■ **Brief**
Please repeat, from the entries that follow, the lines from the one containing "green rolling pin: 5 -> 4" through the one containing "red rolling pin: 6 -> 3" exactly, adding nothing.

(Beginning of Provided information)

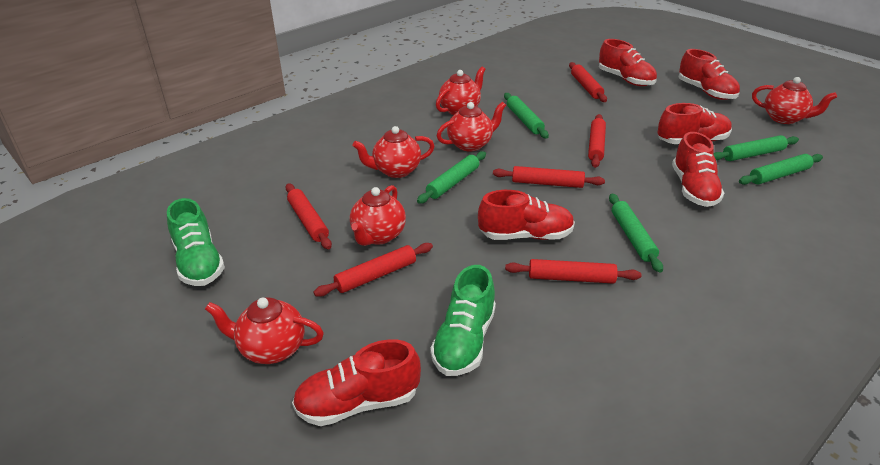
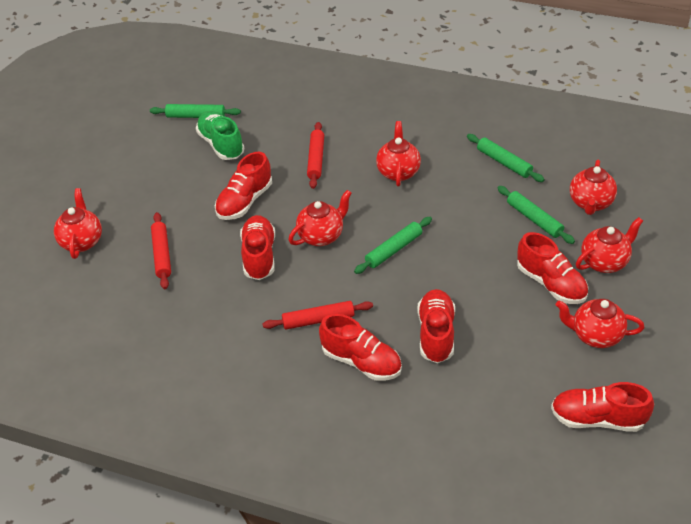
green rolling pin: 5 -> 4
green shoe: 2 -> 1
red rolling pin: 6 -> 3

(End of Provided information)
(Beginning of Provided information)

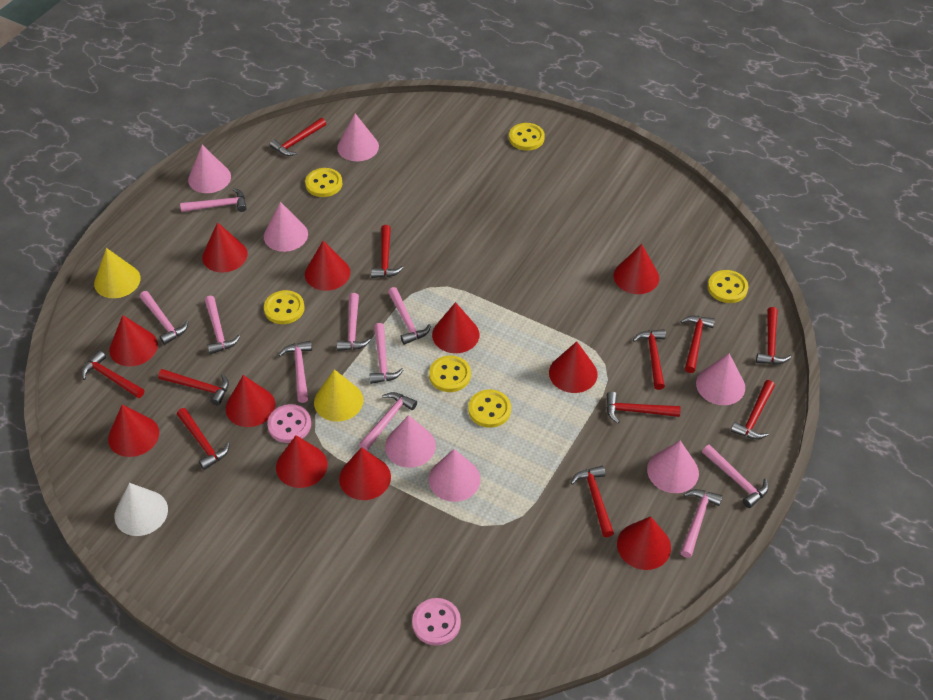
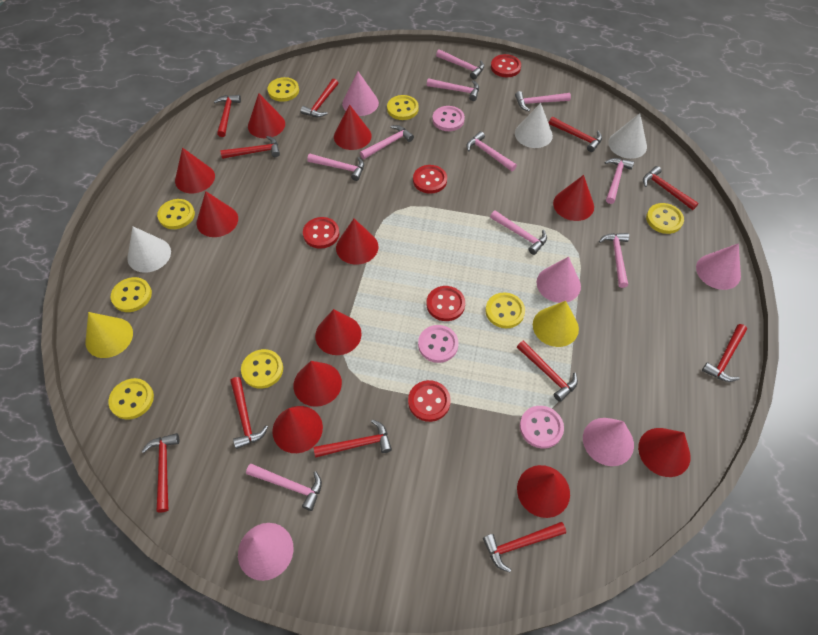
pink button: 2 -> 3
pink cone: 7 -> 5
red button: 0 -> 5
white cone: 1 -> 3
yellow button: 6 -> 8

(End of Provided information)

■ **Your response**
green rolling pin: 5 -> 4
green shoe: 2 -> 1
red rolling pin: 6 -> 3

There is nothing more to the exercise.